Exercise instructions —
Write each entry out again exactly, with nothing omitted.

Revision comparison data
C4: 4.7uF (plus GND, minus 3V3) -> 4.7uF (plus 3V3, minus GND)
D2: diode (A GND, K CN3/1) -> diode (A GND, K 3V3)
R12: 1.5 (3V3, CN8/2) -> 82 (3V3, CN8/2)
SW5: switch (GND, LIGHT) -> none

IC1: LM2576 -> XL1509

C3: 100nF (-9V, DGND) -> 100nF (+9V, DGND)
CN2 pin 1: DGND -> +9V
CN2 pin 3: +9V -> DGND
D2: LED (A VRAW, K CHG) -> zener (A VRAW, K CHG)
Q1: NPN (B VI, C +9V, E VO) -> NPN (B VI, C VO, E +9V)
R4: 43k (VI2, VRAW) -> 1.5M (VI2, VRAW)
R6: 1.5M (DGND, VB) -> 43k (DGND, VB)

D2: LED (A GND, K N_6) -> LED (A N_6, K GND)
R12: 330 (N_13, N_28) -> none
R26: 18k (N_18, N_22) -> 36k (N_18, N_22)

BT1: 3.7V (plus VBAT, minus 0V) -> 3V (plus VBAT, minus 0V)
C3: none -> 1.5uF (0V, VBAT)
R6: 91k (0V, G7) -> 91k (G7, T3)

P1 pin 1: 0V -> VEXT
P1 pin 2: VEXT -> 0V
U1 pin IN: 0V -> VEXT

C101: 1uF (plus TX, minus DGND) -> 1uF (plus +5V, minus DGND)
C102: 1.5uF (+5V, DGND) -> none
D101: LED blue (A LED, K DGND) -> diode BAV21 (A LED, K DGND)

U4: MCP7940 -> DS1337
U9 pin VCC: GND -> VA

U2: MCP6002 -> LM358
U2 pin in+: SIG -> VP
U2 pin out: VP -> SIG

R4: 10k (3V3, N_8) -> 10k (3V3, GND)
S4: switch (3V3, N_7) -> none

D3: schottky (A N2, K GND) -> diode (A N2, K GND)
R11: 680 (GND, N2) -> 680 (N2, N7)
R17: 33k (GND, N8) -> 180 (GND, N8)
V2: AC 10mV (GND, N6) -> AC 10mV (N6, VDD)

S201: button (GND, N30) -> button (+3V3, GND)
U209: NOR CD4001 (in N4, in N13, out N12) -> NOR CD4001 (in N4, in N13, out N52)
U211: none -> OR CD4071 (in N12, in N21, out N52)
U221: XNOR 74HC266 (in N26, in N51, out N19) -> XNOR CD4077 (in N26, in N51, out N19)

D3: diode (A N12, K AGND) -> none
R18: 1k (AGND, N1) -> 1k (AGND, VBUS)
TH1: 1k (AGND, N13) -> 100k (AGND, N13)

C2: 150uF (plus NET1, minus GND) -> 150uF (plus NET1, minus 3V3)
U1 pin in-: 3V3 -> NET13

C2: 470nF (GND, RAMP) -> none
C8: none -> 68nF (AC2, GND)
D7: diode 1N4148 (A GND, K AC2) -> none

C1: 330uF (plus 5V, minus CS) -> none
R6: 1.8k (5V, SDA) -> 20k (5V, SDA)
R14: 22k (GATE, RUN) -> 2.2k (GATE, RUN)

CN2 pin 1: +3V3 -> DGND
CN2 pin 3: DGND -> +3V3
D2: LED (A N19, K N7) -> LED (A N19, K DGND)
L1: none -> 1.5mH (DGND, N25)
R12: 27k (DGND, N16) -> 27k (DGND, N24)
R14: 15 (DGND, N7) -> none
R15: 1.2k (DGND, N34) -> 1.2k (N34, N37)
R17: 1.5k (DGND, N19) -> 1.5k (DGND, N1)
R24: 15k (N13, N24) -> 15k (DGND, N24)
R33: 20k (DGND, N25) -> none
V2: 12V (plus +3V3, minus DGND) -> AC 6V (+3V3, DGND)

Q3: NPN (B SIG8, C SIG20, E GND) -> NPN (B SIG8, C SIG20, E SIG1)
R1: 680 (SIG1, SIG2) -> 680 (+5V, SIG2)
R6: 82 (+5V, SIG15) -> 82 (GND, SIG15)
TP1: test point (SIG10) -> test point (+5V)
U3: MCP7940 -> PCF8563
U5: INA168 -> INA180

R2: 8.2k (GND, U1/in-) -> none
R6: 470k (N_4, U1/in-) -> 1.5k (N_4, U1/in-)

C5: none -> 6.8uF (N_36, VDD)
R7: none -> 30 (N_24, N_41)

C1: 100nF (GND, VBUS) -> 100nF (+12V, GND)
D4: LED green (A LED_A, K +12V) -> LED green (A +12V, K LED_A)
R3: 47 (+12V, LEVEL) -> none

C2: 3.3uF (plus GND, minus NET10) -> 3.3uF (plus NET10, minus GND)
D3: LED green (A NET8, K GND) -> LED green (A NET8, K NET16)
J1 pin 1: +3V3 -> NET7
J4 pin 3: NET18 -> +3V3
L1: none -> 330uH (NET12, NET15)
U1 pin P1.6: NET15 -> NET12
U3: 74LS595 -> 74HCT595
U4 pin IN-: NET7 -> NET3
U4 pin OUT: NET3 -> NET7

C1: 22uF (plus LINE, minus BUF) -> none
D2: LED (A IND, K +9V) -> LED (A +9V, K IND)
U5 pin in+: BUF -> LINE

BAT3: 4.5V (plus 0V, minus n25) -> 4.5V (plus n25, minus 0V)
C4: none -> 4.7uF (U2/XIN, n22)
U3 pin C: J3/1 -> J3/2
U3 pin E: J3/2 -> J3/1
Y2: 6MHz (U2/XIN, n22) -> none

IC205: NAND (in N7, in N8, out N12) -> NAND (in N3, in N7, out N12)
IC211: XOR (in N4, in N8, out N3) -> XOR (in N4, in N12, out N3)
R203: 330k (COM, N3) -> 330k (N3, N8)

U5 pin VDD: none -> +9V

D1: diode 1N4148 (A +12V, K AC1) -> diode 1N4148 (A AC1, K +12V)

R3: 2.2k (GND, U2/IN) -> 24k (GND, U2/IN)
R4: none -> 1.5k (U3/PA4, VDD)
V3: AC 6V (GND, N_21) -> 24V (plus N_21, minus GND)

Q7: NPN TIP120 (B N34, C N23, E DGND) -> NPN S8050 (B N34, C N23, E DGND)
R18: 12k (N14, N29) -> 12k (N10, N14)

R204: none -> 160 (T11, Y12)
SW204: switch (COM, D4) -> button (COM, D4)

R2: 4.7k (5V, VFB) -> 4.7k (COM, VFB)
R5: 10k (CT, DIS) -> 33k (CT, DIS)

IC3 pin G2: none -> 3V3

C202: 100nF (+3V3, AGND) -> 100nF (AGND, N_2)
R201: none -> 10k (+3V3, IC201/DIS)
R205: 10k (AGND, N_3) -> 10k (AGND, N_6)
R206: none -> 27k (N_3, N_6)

Solution to the exercise —
C4: 4.7uF (plus GND, minus 3V3) -> 4.7uF (plus 3V3, minus GND)
D2: diode (A GND, K CN3/1) -> diode (A GND, K 3V3)
R12: 1.5 (3V3, CN8/2) -> 82 (3V3, CN8/2)
SW5: switch (GND, LIGHT) -> none

IC1: LM2576 -> XL1509

C3: 100nF (-9V, DGND) -> 100nF (+9V, DGND)
CN2 pin 1: DGND -> +9V
CN2 pin 3: +9V -> DGND
D2: LED (A VRAW, K CHG) -> zener (A VRAW, K CHG)
Q1: NPN (B VI, C +9V, E VO) -> NPN (B VI, C VO, E +9V)
R4: 43k (VI2, VRAW) -> 1.5M (VI2, VRAW)
R6: 1.5M (DGND, VB) -> 43k (DGND, VB)

D2: LED (A GND, K N_6) -> LED (A N_6, K GND)
R12: 330 (N_13, N_28) -> none
R26: 18k (N_18, N_22) -> 36k (N_18, N_22)

BT1: 3.7V (plus VBAT, minus 0V) -> 3V (plus VBAT, minus 0V)
C3: none -> 1.5uF (0V, VBAT)
R6: 91k (0V, G7) -> 91k (G7, T3)

P1 pin 1: 0V -> VEXT
P1 pin 2: VEXT -> 0V
U1 pin IN: 0V -> VEXT

C101: 1uF (plus TX, minus DGND) -> 1uF (plus +5V, minus DGND)
C102: 1.5uF (+5V, DGND) -> none
D101: LED blue (A LED, K DGND) -> diode BAV21 (A LED, K DGND)

U4: MCP7940 -> DS1337
U9 pin VCC: GND -> VA

U2: MCP6002 -> LM358
U2 pin in+: SIG -> VP
U2 pin out: VP -> SIG

R4: 10k (3V3, N_8) -> 10k (3V3, GND)
S4: switch (3V3, N_7) -> none

D3: schottky (A N2, K GND) -> diode (A N2, K GND)
R11: 680 (GND, N2) -> 680 (N2, N7)
R17: 33k (GND, N8) -> 180 (GND, N8)
V2: AC 10mV (GND, N6) -> AC 10mV (N6, VDD)

S201: button (GND, N30) -> button (+3V3, GND)
U209: NOR CD4001 (in N4, in N13, out N12) -> NOR CD4001 (in N4, in N13, out N52)
U211: none -> OR CD4071 (in N12, in N21, out N52)
U221: XNOR 74HC266 (in N26, in N51, out N19) -> XNOR CD4077 (in N26, in N51, out N19)

D3: diode (A N12, K AGND) -> none
R18: 1k (AGND, N1) -> 1k (AGND, VBUS)
TH1: 1k (AGND, N13) -> 100k (AGND, N13)

C2: 150uF (plus NET1, minus GND) -> 150uF (plus NET1, minus 3V3)
U1 pin in-: 3V3 -> NET13

C2: 470nF (GND, RAMP) -> none
C8: none -> 68nF (AC2, GND)
D7: diode 1N4148 (A GND, K AC2) -> none

C1: 330uF (plus 5V, minus CS) -> none
R6: 1.8k (5V, SDA) -> 20k (5V, SDA)
R14: 22k (GATE, RUN) -> 2.2k (GATE, RUN)

CN2 pin 1: +3V3 -> DGND
CN2 pin 3: DGND -> +3V3
D2: LED (A N19, K N7) -> LED (A N19, K DGND)
L1: none -> 1.5mH (DGND, N25)
R12: 27k (DGND, N16) -> 27k (DGND, N24)
R14: 15 (DGND, N7) -> none
R15: 1.2k (DGND, N34) -> 1.2k (N34, N37)
R17: 1.5k (DGND, N19) -> 1.5k (DGND, N1)
R24: 15k (N13, N24) -> 15k (DGND, N24)
R33: 20k (DGND, N25) -> none
V2: 12V (plus +3V3, minus DGND) -> AC 6V (+3V3, DGND)

Q3: NPN (B SIG8, C SIG20, E GND) -> NPN (B SIG8, C SIG20, E SIG1)
R1: 680 (SIG1, SIG2) -> 680 (+5V, SIG2)
R6: 82 (+5V, SIG15) -> 82 (GND, SIG15)
TP1: test point (SIG10) -> test point (+5V)
U3: MCP7940 -> PCF8563
U5: INA168 -> INA180

R2: 8.2k (GND, U1/in-) -> none
R6: 470k (N_4, U1/in-) -> 1.5k (N_4, U1/in-)

C5: none -> 6.8uF (N_36, VDD)
R7: none -> 30 (N_24, N_41)

C1: 100nF (GND, VBUS) -> 100nF (+12V, GND)
D4: LED green (A LED_A, K +12V) -> LED green (A +12V, K LED_A)
R3: 47 (+12V, LEVEL) -> none

C2: 3.3uF (plus GND, minus NET10) -> 3.3uF (plus NET10, minus GND)
D3: LED green (A NET8, K GND) -> LED green (A NET8, K NET16)
J1 pin 1: +3V3 -> NET7
J4 pin 3: NET18 -> +3V3
L1: none -> 330uH (NET12, NET15)
U1 pin P1.6: NET15 -> NET12
U3: 74LS595 -> 74HCT595
U4 pin IN-: NET7 -> NET3
U4 pin OUT: NET3 -> NET7

C1: 22uF (plus LINE, minus BUF) -> none
D2: LED (A IND, K +9V) -> LED (A +9V, K IND)
U5 pin in+: BUF -> LINE

BAT3: 4.5V (plus 0V, minus n25) -> 4.5V (plus n25, minus 0V)
C4: none -> 4.7uF (U2/XIN, n22)
U3 pin C: J3/1 -> J3/2
U3 pin E: J3/2 -> J3/1
Y2: 6MHz (U2/XIN, n22) -> none

IC205: NAND (in N7, in N8, out N12) -> NAND (in N3, in N7, out N12)
IC211: XOR (in N4, in N8, out N3) -> XOR (in N4, in N12, out N3)
R203: 330k (COM, N3) -> 330k (N3, N8)

U5 pin VDD: none -> +9V

D1: diode 1N4148 (A +12V, K AC1) -> diode 1N4148 (A AC1, K +12V)

R3: 2.2k (GND, U2/IN) -> 24k (GND, U2/IN)
R4: none -> 1.5k (U3/PA4, VDD)
V3: AC 6V (GND, N_21) -> 24V (plus N_21, minus GND)

Q7: NPN TIP120 (B N34, C N23, E DGND) -> NPN S8050 (B N34, C N23, E DGND)
R18: 12k (N14, N29) -> 12k (N10, N14)

R204: none -> 160 (T11, Y12)
SW204: switch (COM, D4) -> button (COM, D4)

R2: 4.7k (5V, VFB) -> 4.7k (COM, VFB)
R5: 10k (CT, DIS) -> 33k (CT, DIS)

IC3 pin G2: none -> 3V3

C202: 100nF (+3V3, AGND) -> 100nF (AGND, N_2)
R201: none -> 10k (+3V3, IC201/DIS)
R205: 10k (AGND, N_3) -> 10k (AGND, N_6)
R206: none -> 27k (N_3, N_6)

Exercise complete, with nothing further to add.